## Records for the task
* * * * * * *
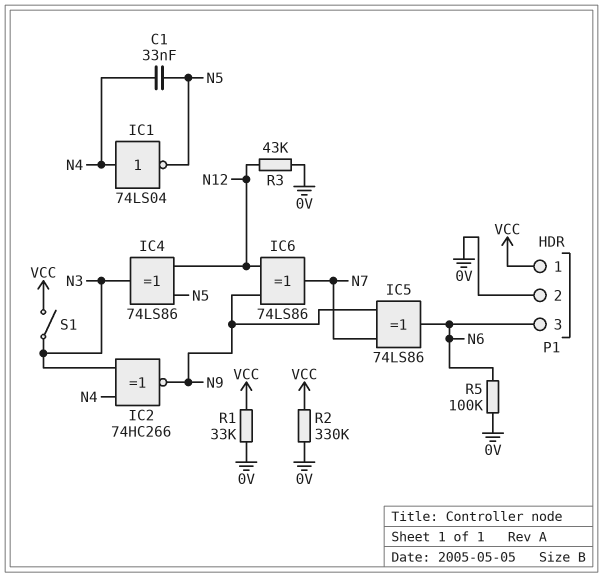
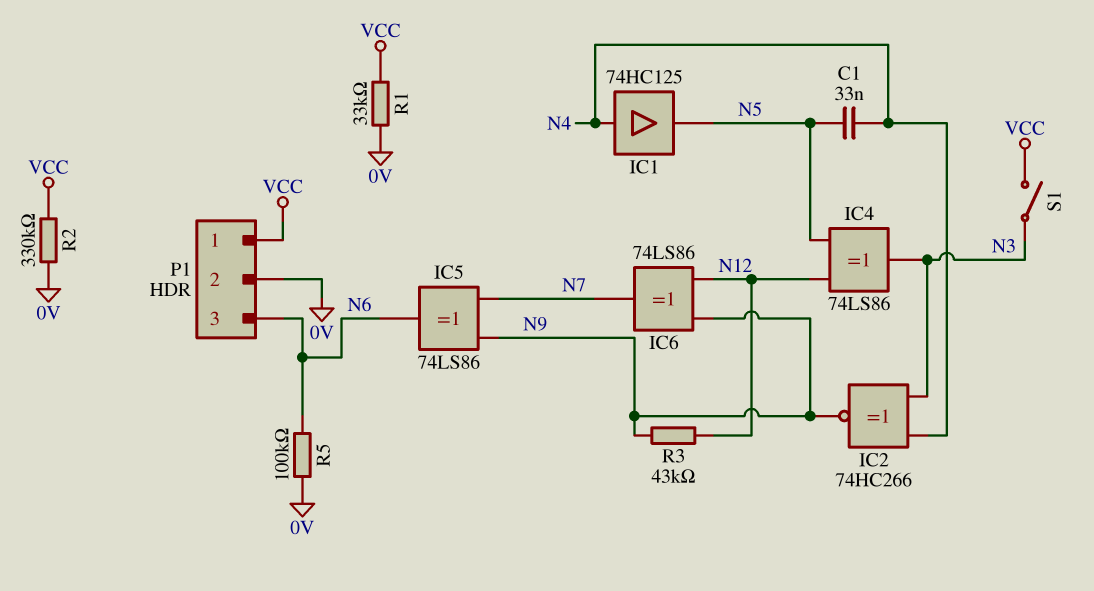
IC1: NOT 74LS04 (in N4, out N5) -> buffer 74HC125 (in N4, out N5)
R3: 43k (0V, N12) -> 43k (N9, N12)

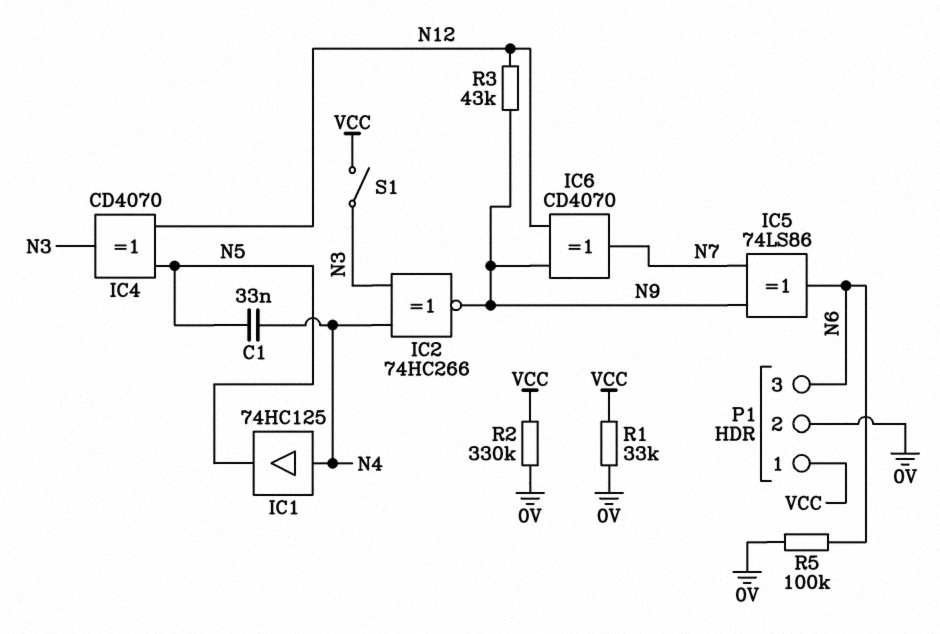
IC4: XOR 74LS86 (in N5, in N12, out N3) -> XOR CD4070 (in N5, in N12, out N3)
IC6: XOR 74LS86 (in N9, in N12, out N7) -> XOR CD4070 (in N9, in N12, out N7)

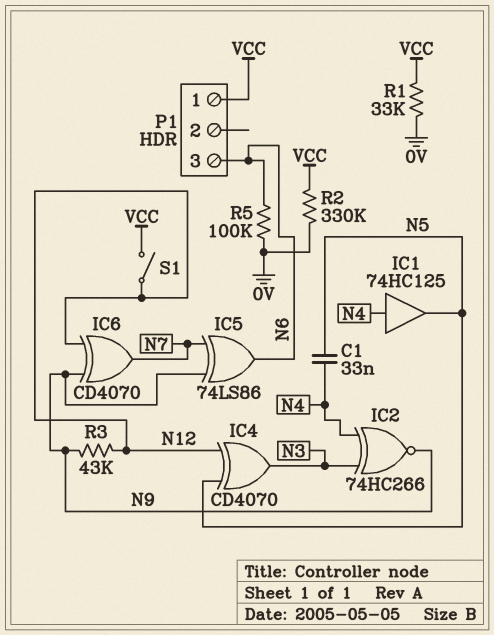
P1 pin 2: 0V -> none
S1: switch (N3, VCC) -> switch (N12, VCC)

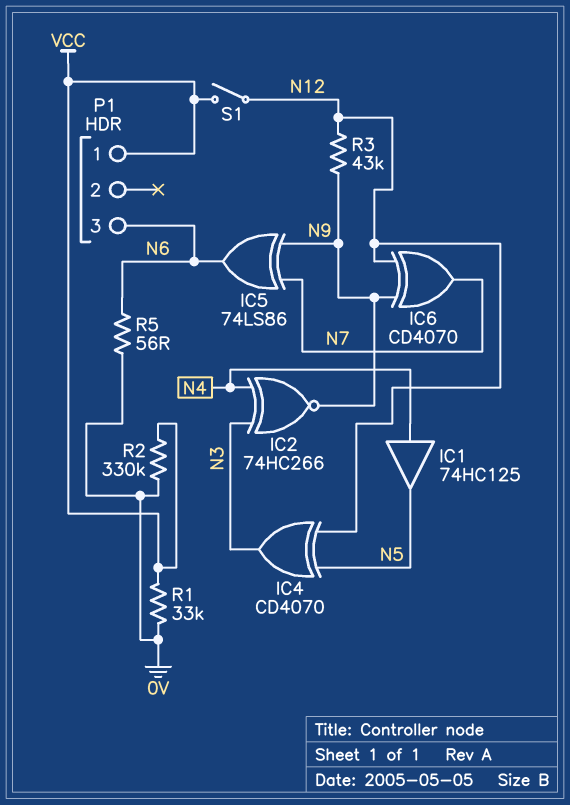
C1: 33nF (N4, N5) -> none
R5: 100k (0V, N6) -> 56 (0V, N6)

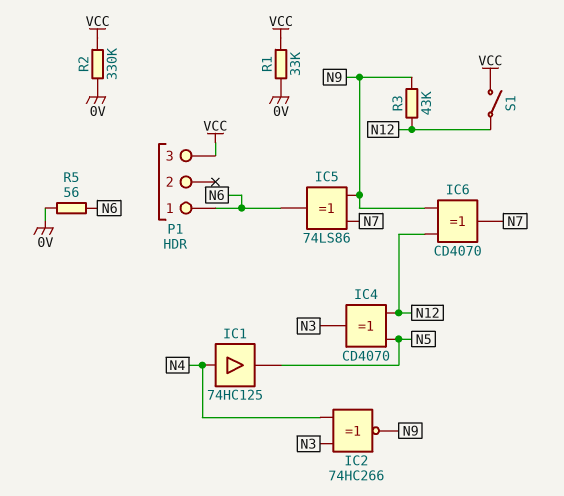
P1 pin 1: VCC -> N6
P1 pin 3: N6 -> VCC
* * * * * * *
## Your goal
Each record should appear again exactly as it stands, with no picture included.

## Response to the exercise
IC1: NOT 74LS04 (in N4, out N5) -> buffer 74HC125 (in N4, out N5)
R3: 43k (0V, N12) -> 43k (N9, N12)

IC4: XOR 74LS86 (in N5, in N12, out N3) -> XOR CD4070 (in N5, in N12, out N3)
IC6: XOR 74LS86 (in N9, in N12, out N7) -> XOR CD4070 (in N9, in N12, out N7)

P1 pin 2: 0V -> none
S1: switch (N3, VCC) -> switch (N12, VCC)

C1: 33nF (N4, N5) -> none
R5: 100k (0V, N6) -> 56 (0V, N6)

P1 pin 1: VCC -> N6
P1 pin 3: N6 -> VCC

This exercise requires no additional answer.